* _The task_: Beneath this instruction is a listing; print exactly the lines in it starting at the line that contains "R9: 6.8k (MODE, VDD) -> none" and going through the line that contains "U6 pin PGND: GND -> BTN".

* _Input material_:
★ ★ ★ ★

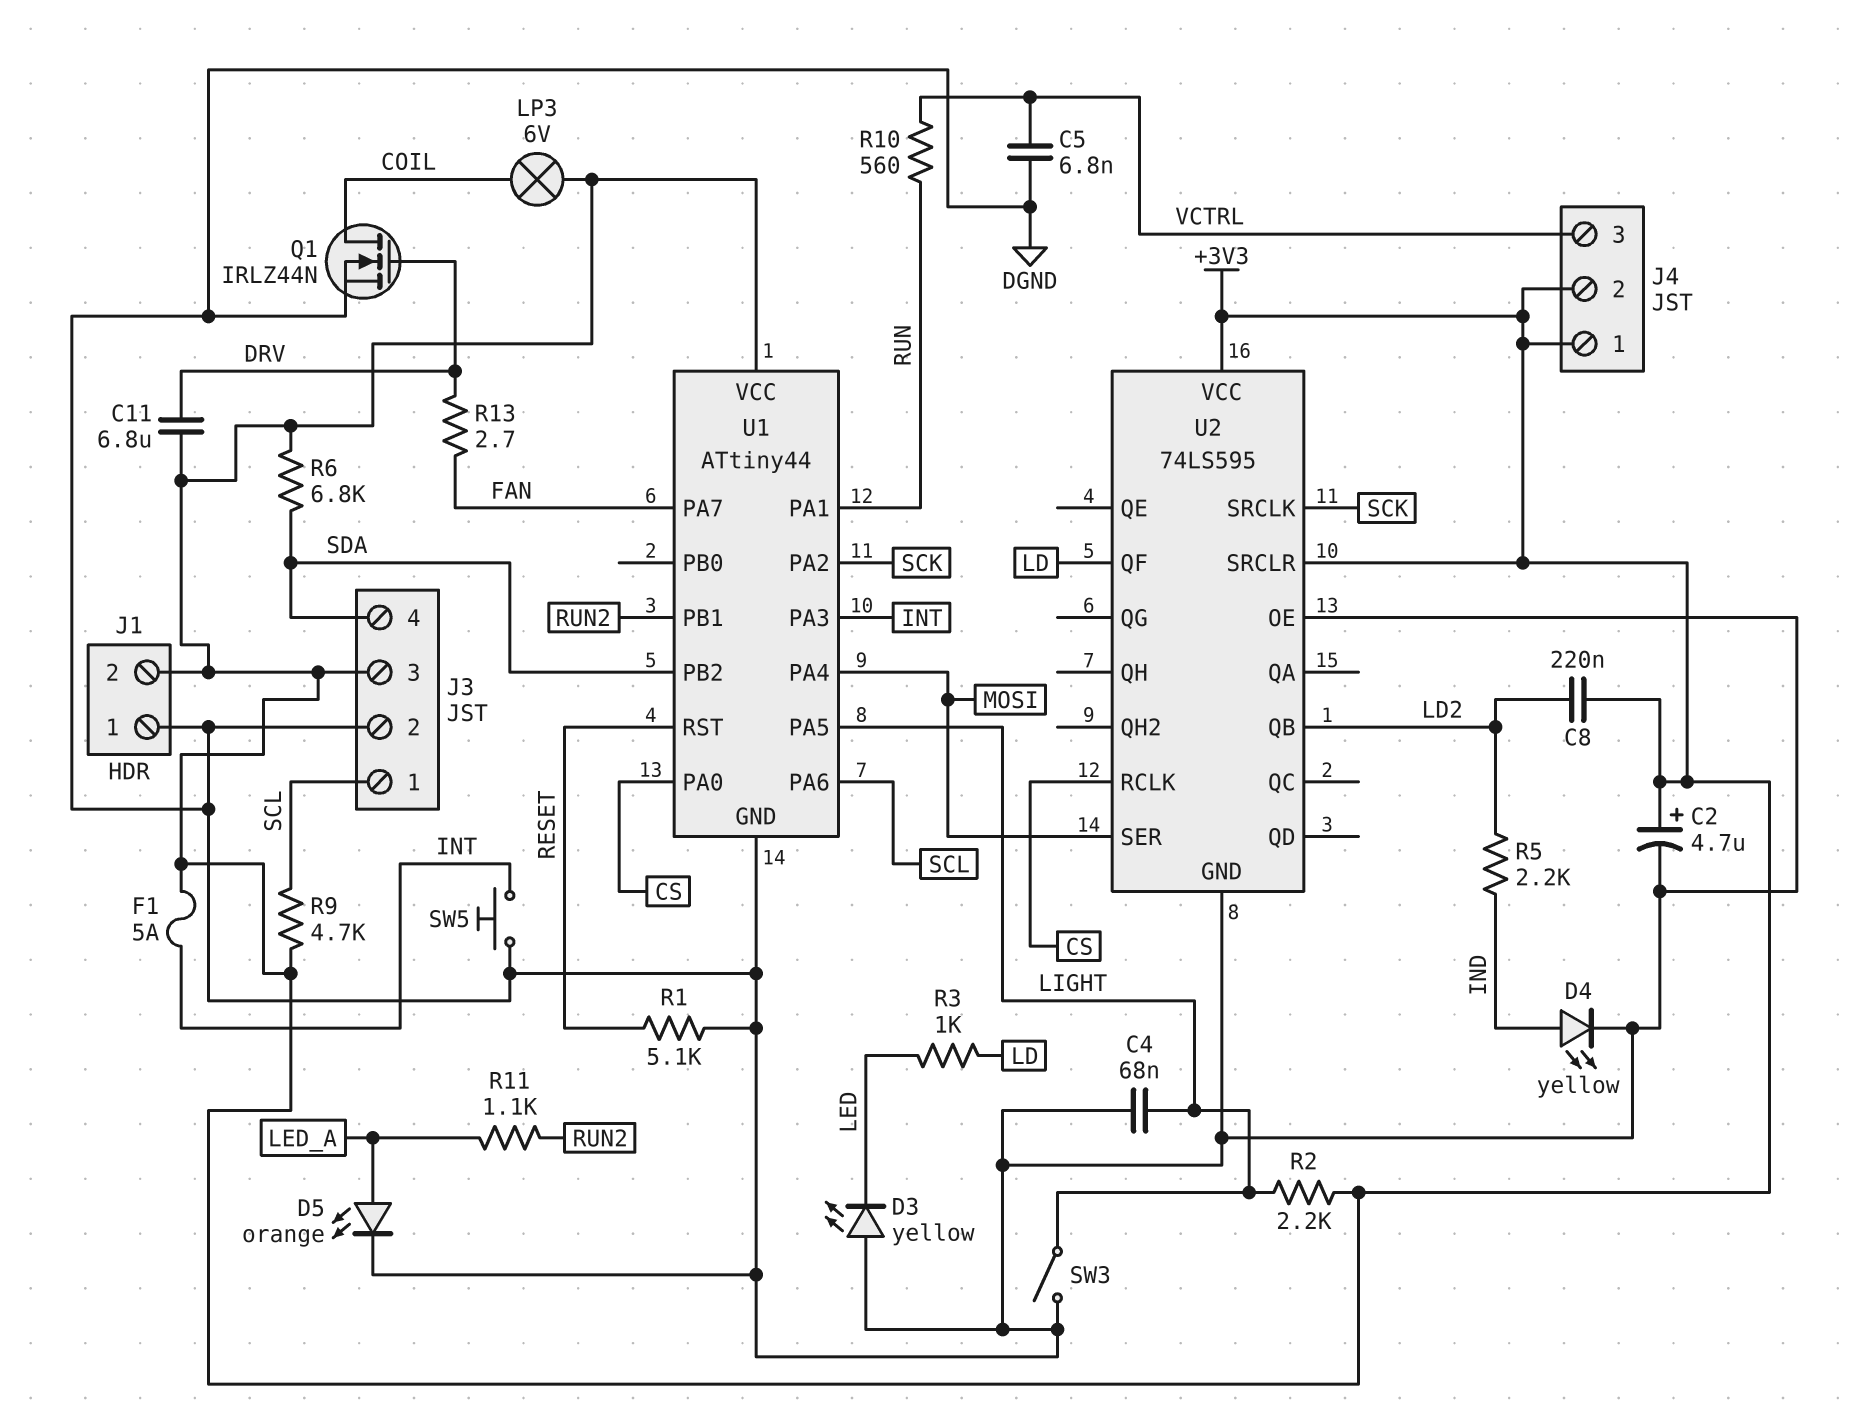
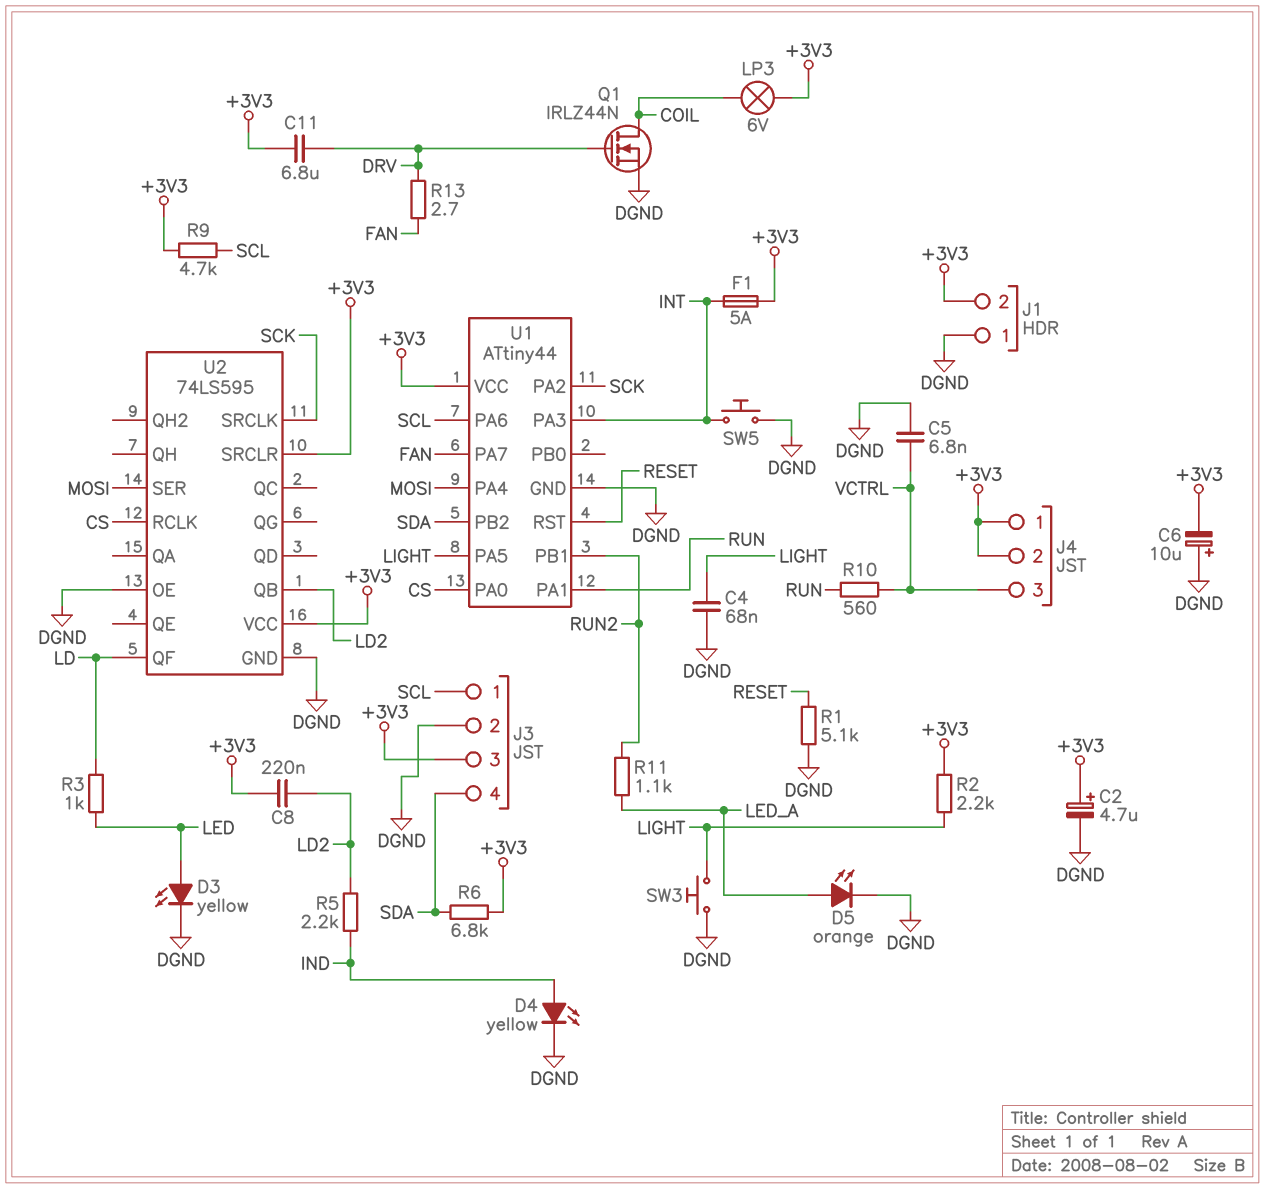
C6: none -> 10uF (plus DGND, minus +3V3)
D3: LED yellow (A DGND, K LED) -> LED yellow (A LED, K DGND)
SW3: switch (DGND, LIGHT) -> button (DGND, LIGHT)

★ ★ ★ ★

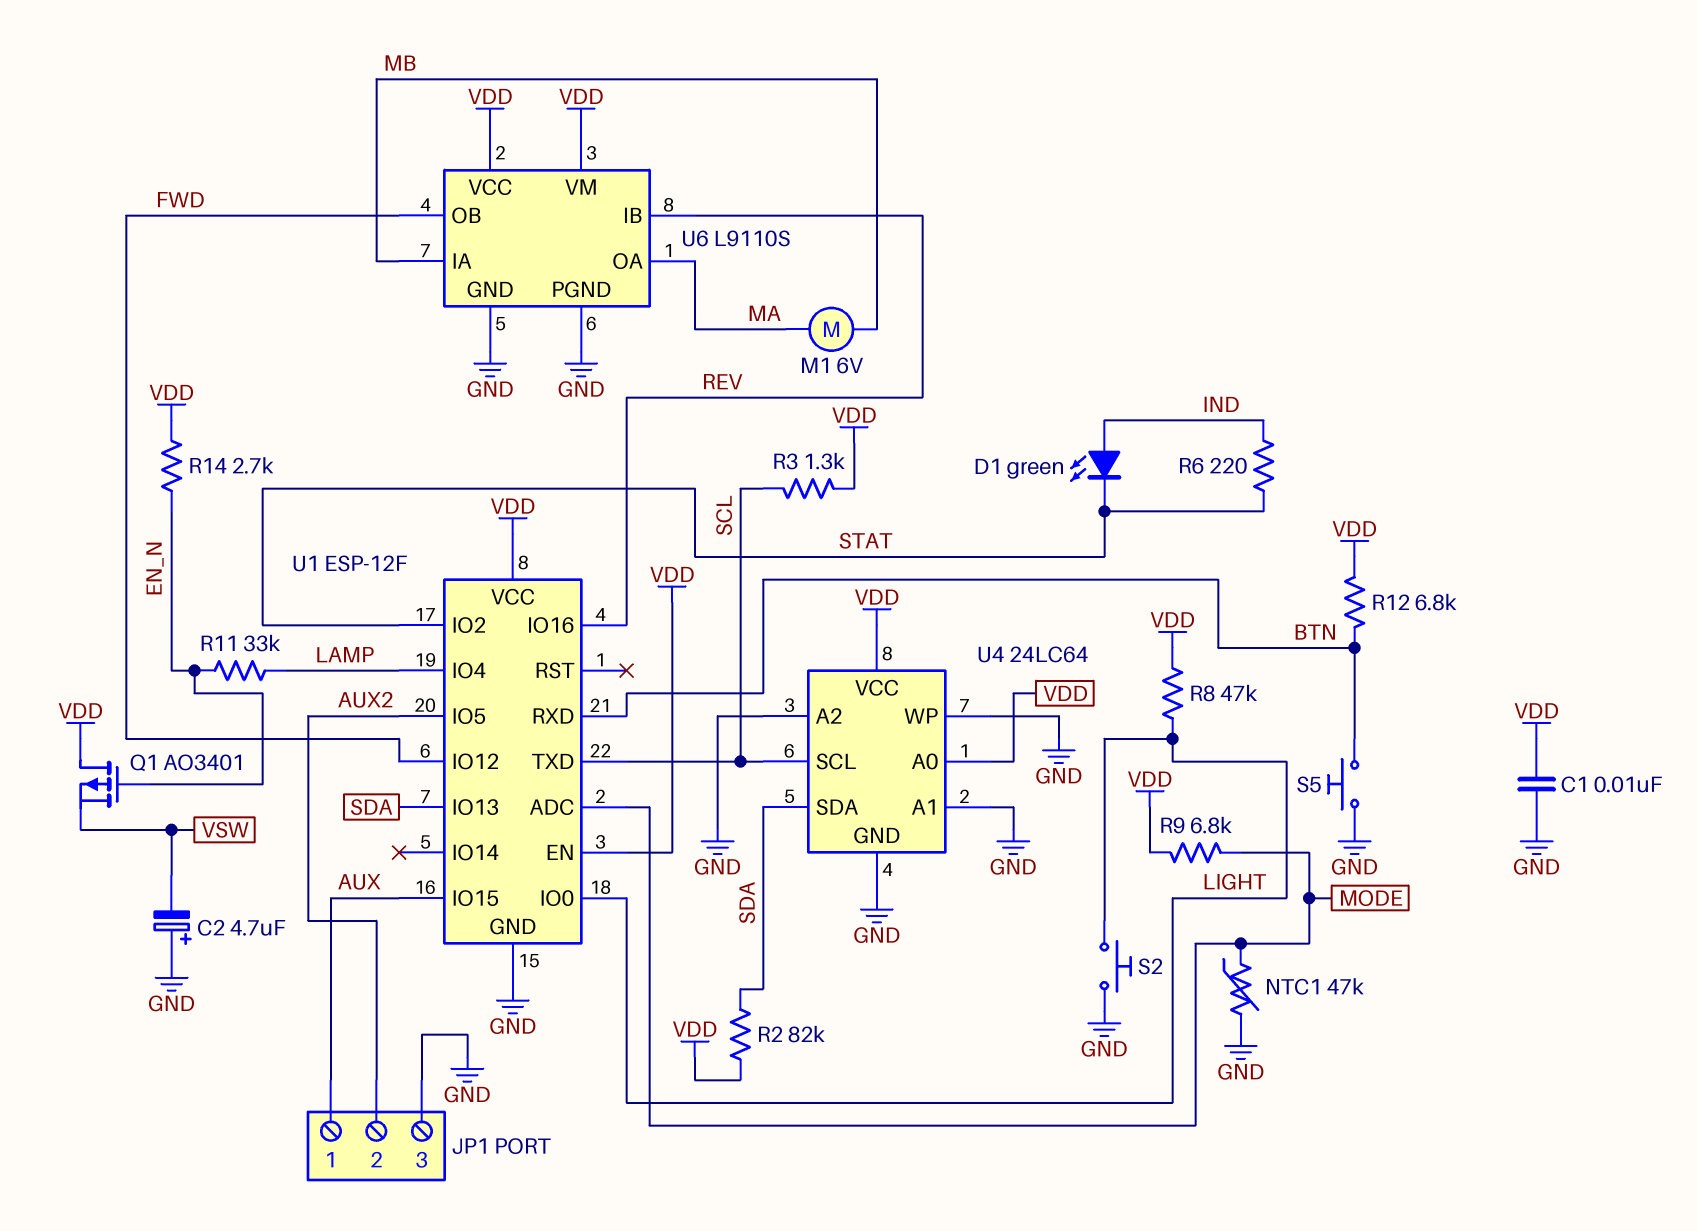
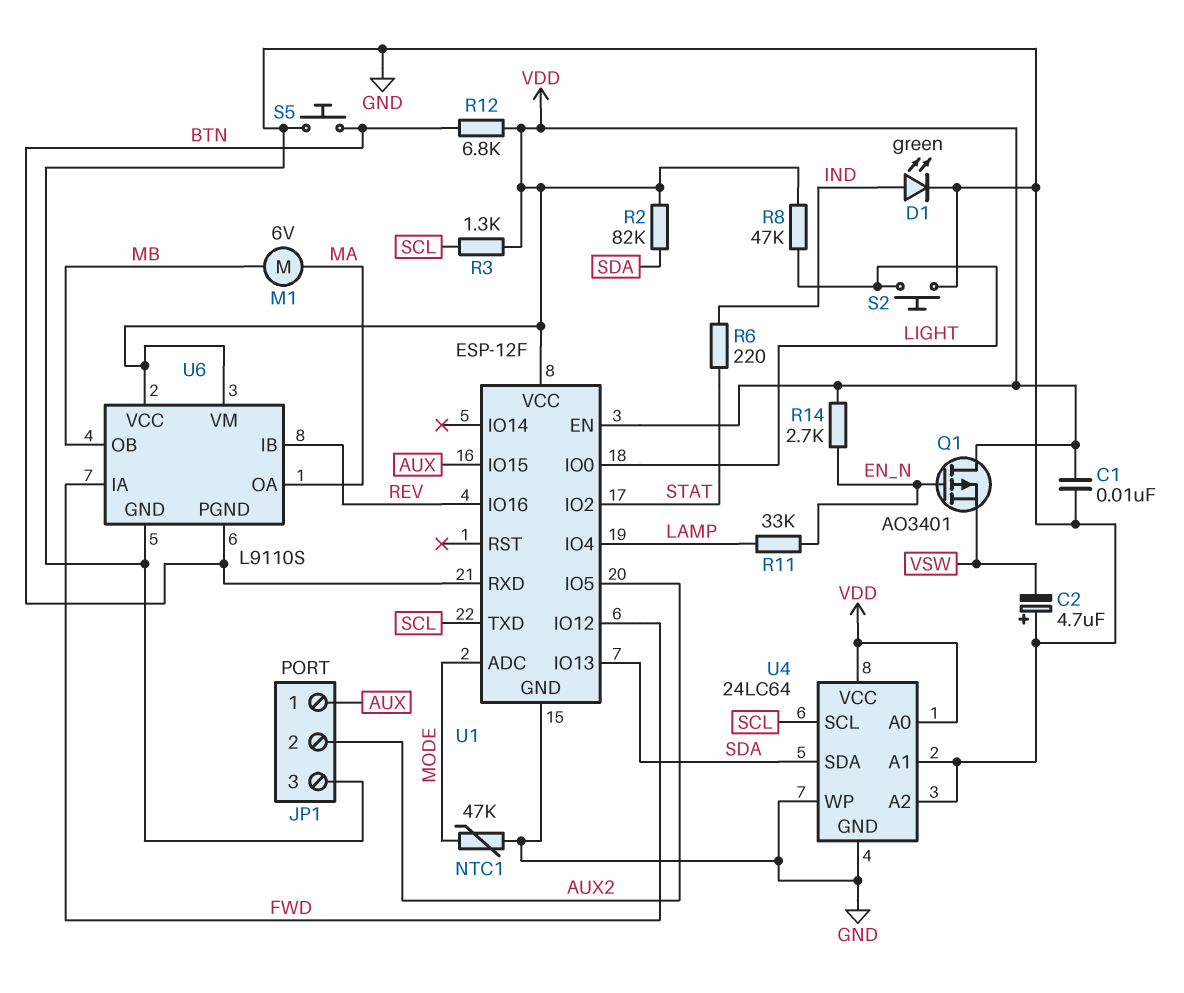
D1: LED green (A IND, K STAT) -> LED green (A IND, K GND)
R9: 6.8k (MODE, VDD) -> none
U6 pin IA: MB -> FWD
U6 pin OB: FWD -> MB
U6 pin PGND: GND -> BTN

★ ★ ★ ★

* _Output for this exercise_:
R9: 6.8k (MODE, VDD) -> none
U6 pin IA: MB -> FWD
U6 pin OB: FWD -> MB
U6 pin PGND: GND -> BTN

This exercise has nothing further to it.